* WORK ORDER *
The entries below are to be reproduced in full, exactly as written.

* RECORDS TO USE *
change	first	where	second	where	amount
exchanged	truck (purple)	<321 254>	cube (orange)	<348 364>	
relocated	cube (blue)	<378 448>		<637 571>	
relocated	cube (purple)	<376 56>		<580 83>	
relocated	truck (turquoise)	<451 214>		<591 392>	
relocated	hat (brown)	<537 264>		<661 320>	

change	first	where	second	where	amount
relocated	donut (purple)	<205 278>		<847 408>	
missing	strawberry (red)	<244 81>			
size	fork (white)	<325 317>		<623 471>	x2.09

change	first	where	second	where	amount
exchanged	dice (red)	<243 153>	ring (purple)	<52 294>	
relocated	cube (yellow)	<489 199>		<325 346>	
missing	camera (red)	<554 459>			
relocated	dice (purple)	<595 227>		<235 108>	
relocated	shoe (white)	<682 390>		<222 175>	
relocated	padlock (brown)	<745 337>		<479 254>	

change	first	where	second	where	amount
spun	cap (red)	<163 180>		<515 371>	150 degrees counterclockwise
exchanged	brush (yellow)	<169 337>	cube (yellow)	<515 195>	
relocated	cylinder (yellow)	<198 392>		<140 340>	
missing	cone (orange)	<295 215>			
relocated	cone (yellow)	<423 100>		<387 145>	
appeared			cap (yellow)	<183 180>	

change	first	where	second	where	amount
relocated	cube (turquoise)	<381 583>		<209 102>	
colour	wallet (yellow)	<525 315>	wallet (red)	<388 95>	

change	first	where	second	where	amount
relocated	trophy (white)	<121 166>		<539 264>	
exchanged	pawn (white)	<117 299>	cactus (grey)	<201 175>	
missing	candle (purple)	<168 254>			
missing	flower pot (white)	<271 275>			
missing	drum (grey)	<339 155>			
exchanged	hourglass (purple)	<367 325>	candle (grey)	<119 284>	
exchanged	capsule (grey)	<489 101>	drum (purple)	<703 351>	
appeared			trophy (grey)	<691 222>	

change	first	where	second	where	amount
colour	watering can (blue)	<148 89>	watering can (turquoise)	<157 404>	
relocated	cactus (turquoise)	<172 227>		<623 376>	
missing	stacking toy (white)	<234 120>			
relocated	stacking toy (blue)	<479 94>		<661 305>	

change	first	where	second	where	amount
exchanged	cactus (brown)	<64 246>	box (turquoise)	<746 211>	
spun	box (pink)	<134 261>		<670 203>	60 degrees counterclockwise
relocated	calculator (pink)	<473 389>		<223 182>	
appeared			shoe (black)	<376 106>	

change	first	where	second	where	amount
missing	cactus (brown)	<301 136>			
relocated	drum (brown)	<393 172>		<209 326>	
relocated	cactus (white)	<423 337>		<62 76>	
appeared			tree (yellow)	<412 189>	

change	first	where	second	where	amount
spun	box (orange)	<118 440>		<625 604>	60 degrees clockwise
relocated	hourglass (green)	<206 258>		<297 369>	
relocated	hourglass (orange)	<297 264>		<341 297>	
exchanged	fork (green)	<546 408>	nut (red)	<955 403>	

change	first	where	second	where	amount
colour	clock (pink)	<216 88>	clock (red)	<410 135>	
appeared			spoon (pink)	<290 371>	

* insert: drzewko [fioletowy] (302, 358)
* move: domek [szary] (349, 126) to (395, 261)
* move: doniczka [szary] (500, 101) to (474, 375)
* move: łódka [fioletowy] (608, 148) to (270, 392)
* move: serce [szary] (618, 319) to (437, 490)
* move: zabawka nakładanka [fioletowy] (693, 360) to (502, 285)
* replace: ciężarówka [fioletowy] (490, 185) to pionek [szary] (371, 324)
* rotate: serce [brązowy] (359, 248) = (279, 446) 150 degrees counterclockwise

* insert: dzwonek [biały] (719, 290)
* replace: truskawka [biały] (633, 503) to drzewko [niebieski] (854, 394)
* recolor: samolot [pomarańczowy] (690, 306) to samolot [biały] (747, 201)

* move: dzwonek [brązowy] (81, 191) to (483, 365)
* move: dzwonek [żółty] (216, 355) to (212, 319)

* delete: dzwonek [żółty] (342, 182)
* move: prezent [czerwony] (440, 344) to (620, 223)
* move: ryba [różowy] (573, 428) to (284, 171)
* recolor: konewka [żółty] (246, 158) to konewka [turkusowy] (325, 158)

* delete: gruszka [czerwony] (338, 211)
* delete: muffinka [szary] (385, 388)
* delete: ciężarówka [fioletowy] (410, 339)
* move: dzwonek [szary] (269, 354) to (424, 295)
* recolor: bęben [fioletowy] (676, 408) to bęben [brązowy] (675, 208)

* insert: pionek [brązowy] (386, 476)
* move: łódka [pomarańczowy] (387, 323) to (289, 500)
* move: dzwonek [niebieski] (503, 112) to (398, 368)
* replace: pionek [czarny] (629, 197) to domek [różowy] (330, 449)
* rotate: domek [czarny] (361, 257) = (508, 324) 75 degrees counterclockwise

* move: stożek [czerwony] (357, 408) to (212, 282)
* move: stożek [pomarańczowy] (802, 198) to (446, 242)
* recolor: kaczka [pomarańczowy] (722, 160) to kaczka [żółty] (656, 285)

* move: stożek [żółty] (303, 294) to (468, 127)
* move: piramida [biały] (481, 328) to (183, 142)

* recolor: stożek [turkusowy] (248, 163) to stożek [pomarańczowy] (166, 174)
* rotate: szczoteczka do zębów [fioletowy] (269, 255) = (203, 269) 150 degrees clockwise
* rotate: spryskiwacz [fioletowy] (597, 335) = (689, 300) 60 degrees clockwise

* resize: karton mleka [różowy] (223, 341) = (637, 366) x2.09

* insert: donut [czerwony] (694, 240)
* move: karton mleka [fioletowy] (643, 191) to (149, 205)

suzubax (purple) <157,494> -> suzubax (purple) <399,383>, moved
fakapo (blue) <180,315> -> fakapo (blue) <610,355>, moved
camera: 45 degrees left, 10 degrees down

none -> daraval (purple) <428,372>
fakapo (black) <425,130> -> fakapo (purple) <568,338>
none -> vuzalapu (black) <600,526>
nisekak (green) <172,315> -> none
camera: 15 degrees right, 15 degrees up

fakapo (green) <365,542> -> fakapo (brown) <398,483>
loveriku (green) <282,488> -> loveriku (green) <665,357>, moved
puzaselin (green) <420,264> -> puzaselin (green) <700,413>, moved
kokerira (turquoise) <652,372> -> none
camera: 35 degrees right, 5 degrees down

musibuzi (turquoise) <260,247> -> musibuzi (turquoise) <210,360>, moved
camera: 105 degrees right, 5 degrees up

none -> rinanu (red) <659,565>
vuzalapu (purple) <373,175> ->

* COMPLETED TASK *
change	first	where	second	where	amount
exchanged	truck (purple)	<321 254>	cube (orange)	<348 364>	
relocated	cube (blue)	<378 448>		<637 571>	
relocated	cube (purple)	<376 56>		<580 83>	
relocated	truck (turquoise)	<451 214>		<591 392>	
relocated	hat (brown)	<537 264>		<661 320>	

change	first	where	second	where	amount
relocated	donut (purple)	<205 278>		<847 408>	
missing	strawberry (red)	<244 81>			
size	fork (white)	<325 317>		<623 471>	x2.09

change	first	where	second	where	amount
exchanged	dice (red)	<243 153>	ring (purple)	<52 294>	
relocated	cube (yellow)	<489 199>		<325 346>	
missing	camera (red)	<554 459>			
relocated	dice (purple)	<595 227>		<235 108>	
relocated	shoe (white)	<682 390>		<222 175>	
relocated	padlock (brown)	<745 337>		<479 254>	

change	first	where	second	where	amount
spun	cap (red)	<163 180>		<515 371>	150 degrees counterclockwise
exchanged	brush (yellow)	<169 337>	cube (yellow)	<515 195>	
relocated	cylinder (yellow)	<198 392>		<140 340>	
missing	cone (orange)	<295 215>			
relocated	cone (yellow)	<423 100>		<387 145>	
appeared			cap (yellow)	<183 180>	

change	first	where	second	where	amount
relocated	cube (turquoise)	<381 583>		<209 102>	
colour	wallet (yellow)	<525 315>	wallet (red)	<388 95>	

change	first	where	second	where	amount
relocated	trophy (white)	<121 166>		<539 264>	
exchanged	pawn (white)	<117 299>	cactus (grey)	<201 175>	
missing	candle (purple)	<168 254>			
missing	flower pot (white)	<271 275>			
missing	drum (grey)	<339 155>			
exchanged	hourglass (purple)	<367 325>	candle (grey)	<119 284>	
exchanged	capsule (grey)	<489 101>	drum (purple)	<703 351>	
appeared			trophy (grey)	<691 222>	

change	first	where	second	where	amount
colour	watering can (blue)	<148 89>	watering can (turquoise)	<157 404>	
relocated	cactus (turquoise)	<172 227>		<623 376>	
missing	stacking toy (white)	<234 120>			
relocated	stacking toy (blue)	<479 94>		<661 305>	

change	first	where	second	where	amount
exchanged	cactus (brown)	<64 246>	box (turquoise)	<746 211>	
spun	box (pink)	<134 261>		<670 203>	60 degrees counterclockwise
relocated	calculator (pink)	<473 389>		<223 182>	
appeared			shoe (black)	<376 106>	

change	first	where	second	where	amount
missing	cactus (brown)	<301 136>			
relocated	drum (brown)	<393 172>		<209 326>	
relocated	cactus (white)	<423 337>		<62 76>	
appeared			tree (yellow)	<412 189>	

change	first	where	second	where	amount
spun	box (orange)	<118 440>		<625 604>	60 degrees clockwise
relocated	hourglass (green)	<206 258>		<297 369>	
relocated	hourglass (orange)	<297 264>		<341 297>	
exchanged	fork (green)	<546 408>	nut (red)	<955 403>	

change	first	where	second	where	amount
colour	clock (pink)	<216 88>	clock (red)	<410 135>	
appeared			spoon (pink)	<290 371>	

* insert: drzewko [fioletowy] (302, 358)
* move: domek [szary] (349, 126) to (395, 261)
* move: doniczka [szary] (500, 101) to (474, 375)
* move: łódka [fioletowy] (608, 148) to (270, 392)
* move: serce [szary] (618, 319) to (437, 490)
* move: zabawka nakładanka [fioletowy] (693, 360) to (502, 285)
* replace: ciężarówka [fioletowy] (490, 185) to pionek [szary] (371, 324)
* rotate: serce [brązowy] (359, 248) = (279, 446) 150 degrees counterclockwise

* insert: dzwonek [biały] (719, 290)
* replace: truskawka [biały] (633, 503) to drzewko [niebieski] (854, 394)
* recolor: samolot [pomarańczowy] (690, 306) to samolot [biały] (747, 201)

* move: dzwonek [brązowy] (81, 191) to (483, 365)
* move: dzwonek [żółty] (216, 355) to (212, 319)

* delete: dzwonek [żółty] (342, 182)
* move: prezent [czerwony] (440, 344) to (620, 223)
* move: ryba [różowy] (573, 428) to (284, 171)
* recolor: konewka [żółty] (246, 158) to konewka [turkusowy] (325, 158)

* delete: gruszka [czerwony] (338, 211)
* delete: muffinka [szary] (385, 388)
* delete: ciężarówka [fioletowy] (410, 339)
* move: dzwonek [szary] (269, 354) to (424, 295)
* recolor: bęben [fioletowy] (676, 408) to bęben [brązowy] (675, 208)

* insert: pionek [brązowy] (386, 476)
* move: łódka [pomarańczowy] (387, 323) to (289, 500)
* move: dzwonek [niebieski] (503, 112) to (398, 368)
* replace: pionek [czarny] (629, 197) to domek [różowy] (330, 449)
* rotate: domek [czarny] (361, 257) = (508, 324) 75 degrees counterclockwise

* move: stożek [czerwony] (357, 408) to (212, 282)
* move: stożek [pomarańczowy] (802, 198) to (446, 242)
* recolor: kaczka [pomarańczowy] (722, 160) to kaczka [żółty] (656, 285)

* move: stożek [żółty] (303, 294) to (468, 127)
* move: piramida [biały] (481, 328) to (183, 142)

* recolor: stożek [turkusowy] (248, 163) to stożek [pomarańczowy] (166, 174)
* rotate: szczoteczka do zębów [fioletowy] (269, 255) = (203, 269) 150 degrees clockwise
* rotate: spryskiwacz [fioletowy] (597, 335) = (689, 300) 60 degrees clockwise

* resize: karton mleka [różowy] (223, 341) = (637, 366) x2.09

* insert: donut [czerwony] (694, 240)
* move: karton mleka [fioletowy] (643, 191) to (149, 205)

suzubax (purple) <157,494> -> suzubax (purple) <399,383>, moved
fakapo (blue) <180,315> -> fakapo (blue) <610,355>, moved
camera: 45 degrees left, 10 degrees down

none -> daraval (purple) <428,372>
fakapo (black) <425,130> -> fakapo (purple) <568,338>
none -> vuzalapu (black) <600,526>
nisekak (green) <172,315> -> none
camera: 15 degrees right, 15 degrees up

fakapo (green) <365,542> -> fakapo (brown) <398,483>
loveriku (green) <282,488> -> loveriku (green) <665,357>, moved
puzaselin (green) <420,264> -> puzaselin (green) <700,413>, moved
kokerira (turquoise) <652,372> -> none
camera: 35 degrees right, 5 degrees down

musibuzi (turquoise) <260,247> -> musibuzi (turquoise) <210,360>, moved
camera: 105 degrees right, 5 degrees up

none -> rinanu (red) <659,565>
vuzalapu (purple) <373,175> ->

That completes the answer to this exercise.